*HOW TO COMPLETE THIS TASK*
Each line of the records is to be returned verbatim, with the images omitted.
Start of RECORDS PROVIDED
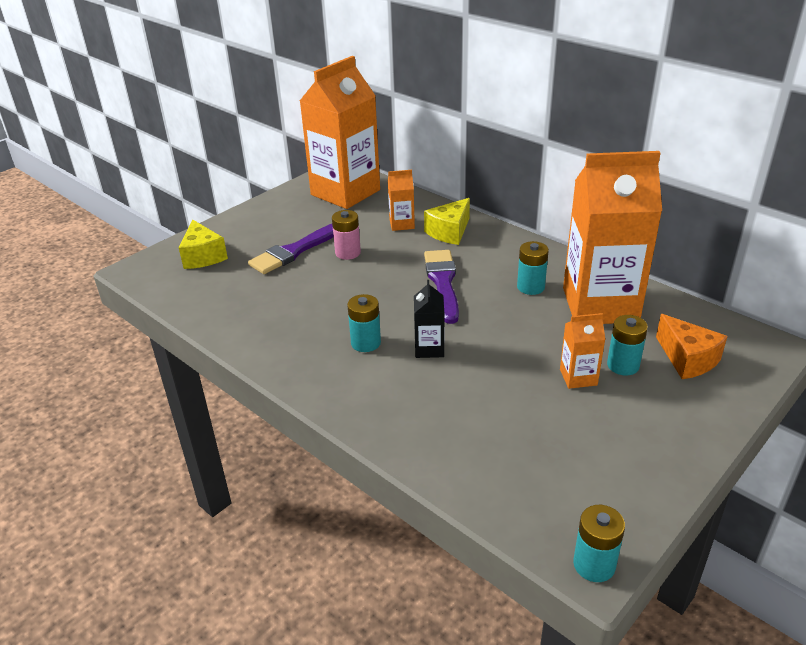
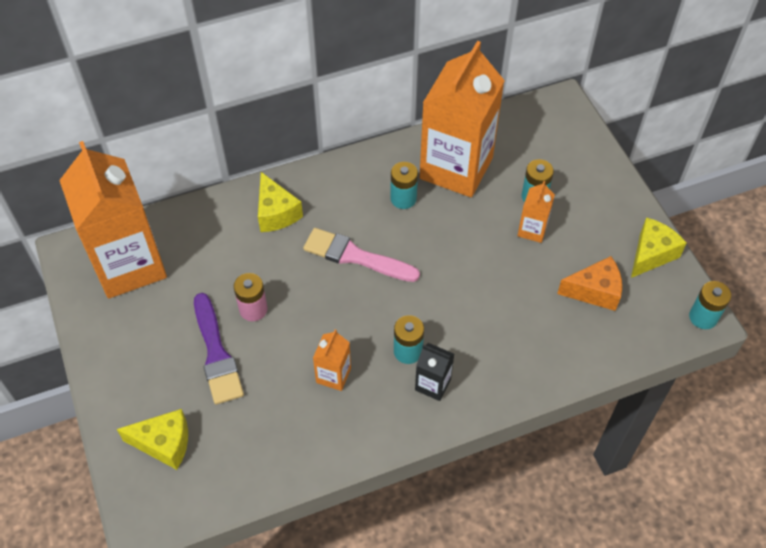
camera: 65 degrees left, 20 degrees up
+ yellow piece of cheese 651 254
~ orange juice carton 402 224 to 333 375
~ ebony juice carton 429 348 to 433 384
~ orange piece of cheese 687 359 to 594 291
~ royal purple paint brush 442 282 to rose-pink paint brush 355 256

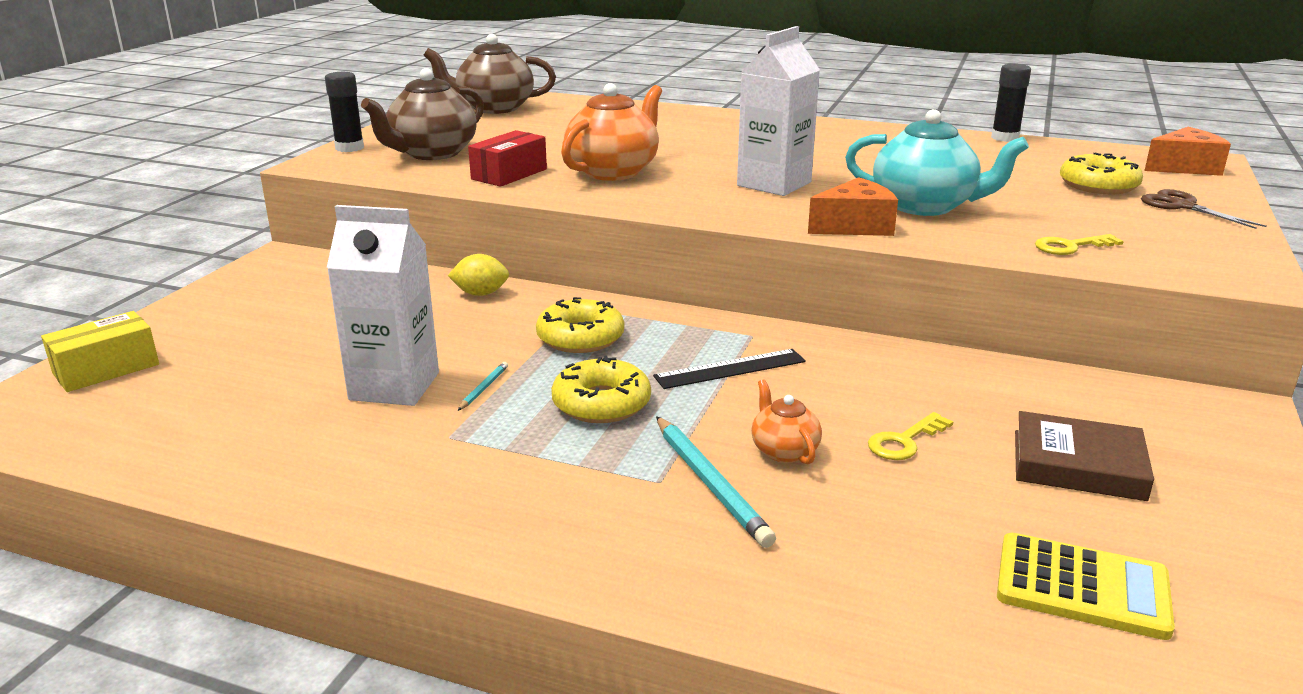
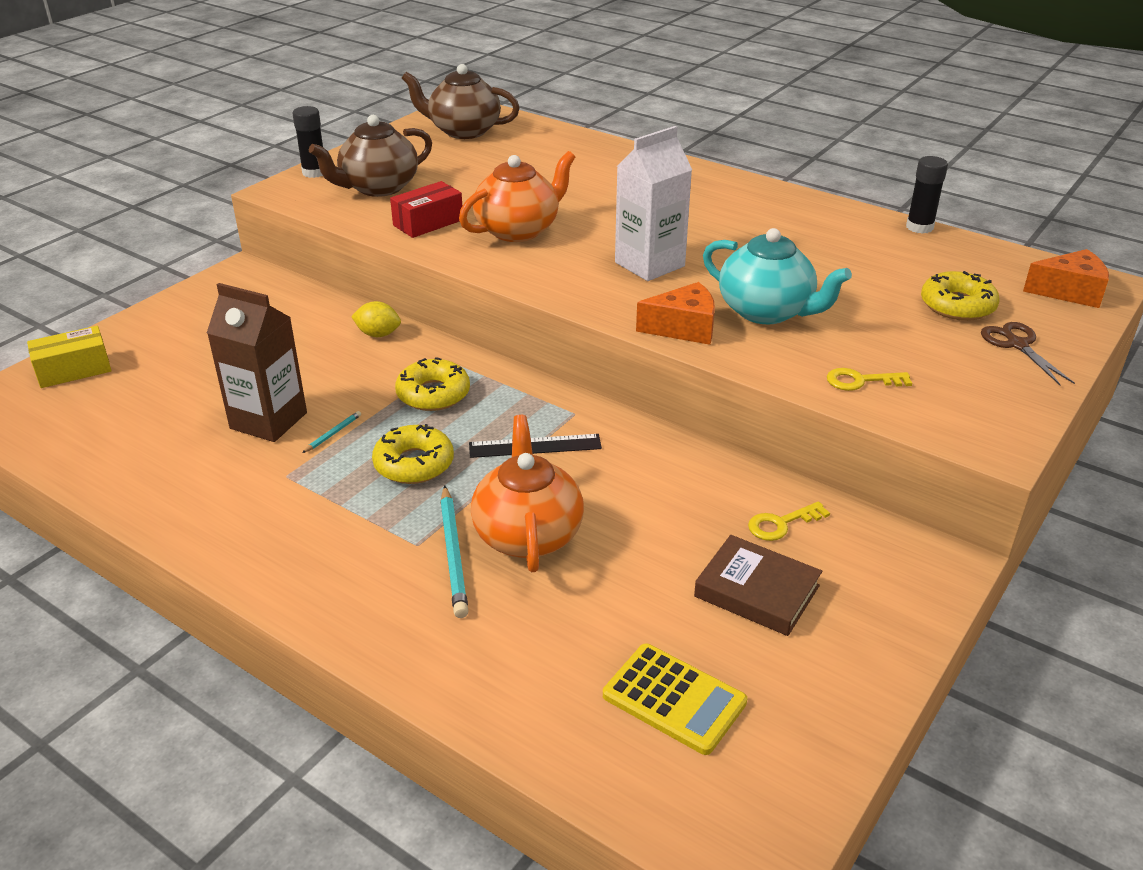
camera: 15 degrees right, 10 degrees up
~ yellow door key 904 441 to 781 524
~ snow-white juice carton 394 386 to brown juice carton 268 420
~ orange tea pot 784 451 = 528 534 x1.96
End of RECORDS PROVIDED
*THE COMPLETED TASK*
camera: 65 degrees left, 20 degrees up
+ yellow piece of cheese 651 254
~ orange juice carton 402 224 to 333 375
~ ebony juice carton 429 348 to 433 384
~ orange piece of cheese 687 359 to 594 291
~ royal purple paint brush 442 282 to rose-pink paint brush 355 256

camera: 15 degrees right, 10 degrees up
~ yellow door key 904 441 to 781 524
~ snow-white juice carton 394 386 to brown juice carton 268 420
~ orange tea pot 784 451 = 528 534 x1.96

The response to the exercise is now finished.